● Work instruction
Scan the material and copy out each line where the word "cutting" occurs.
─── Provided records ───
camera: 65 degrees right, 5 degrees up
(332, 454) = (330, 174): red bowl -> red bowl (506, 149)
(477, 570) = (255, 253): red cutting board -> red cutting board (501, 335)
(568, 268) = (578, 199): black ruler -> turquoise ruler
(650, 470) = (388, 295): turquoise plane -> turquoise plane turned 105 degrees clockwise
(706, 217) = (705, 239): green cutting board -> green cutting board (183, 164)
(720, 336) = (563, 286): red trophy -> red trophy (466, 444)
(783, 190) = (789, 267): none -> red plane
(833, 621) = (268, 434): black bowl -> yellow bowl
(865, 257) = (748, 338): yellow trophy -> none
───
─── Provided records ───
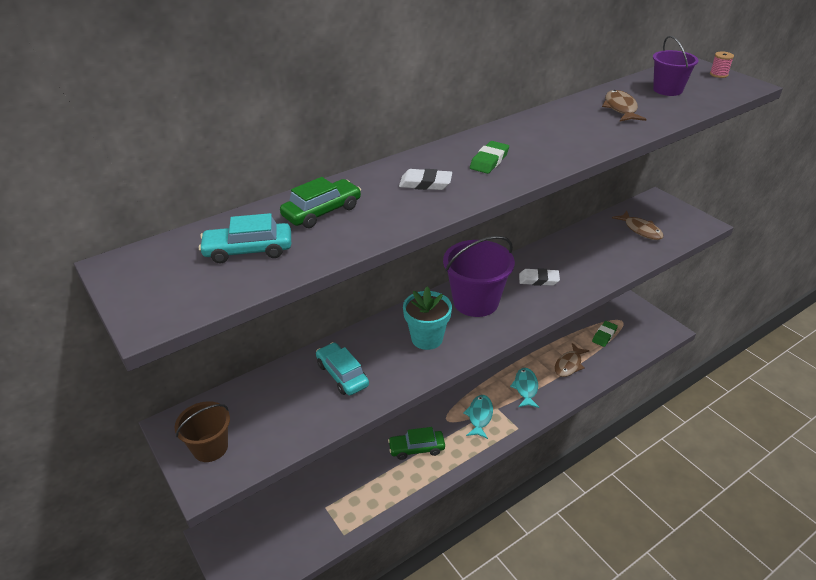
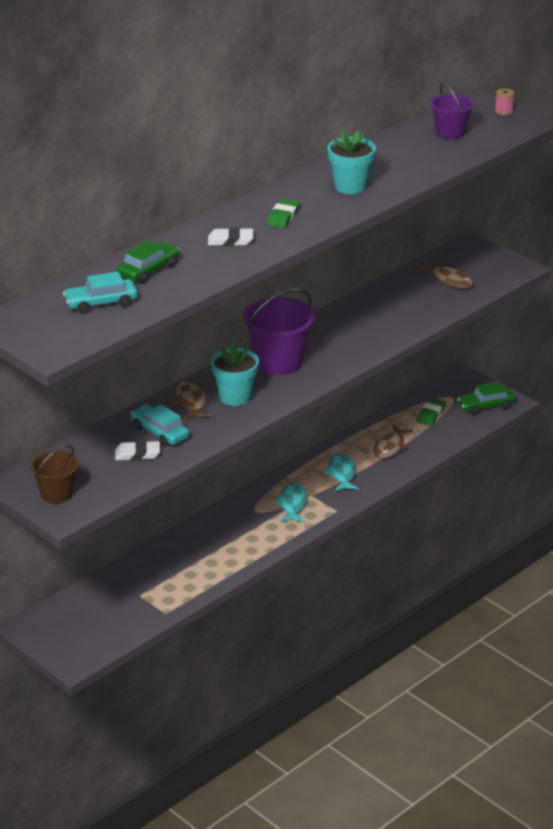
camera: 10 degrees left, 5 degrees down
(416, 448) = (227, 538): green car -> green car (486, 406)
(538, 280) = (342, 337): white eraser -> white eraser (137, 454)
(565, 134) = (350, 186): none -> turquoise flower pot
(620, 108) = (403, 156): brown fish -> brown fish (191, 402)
───
● Solution
(477, 570) = (255, 253): red cutting board -> red cutting board (501, 335)
(706, 217) = (705, 239): green cutting board -> green cutting board (183, 164)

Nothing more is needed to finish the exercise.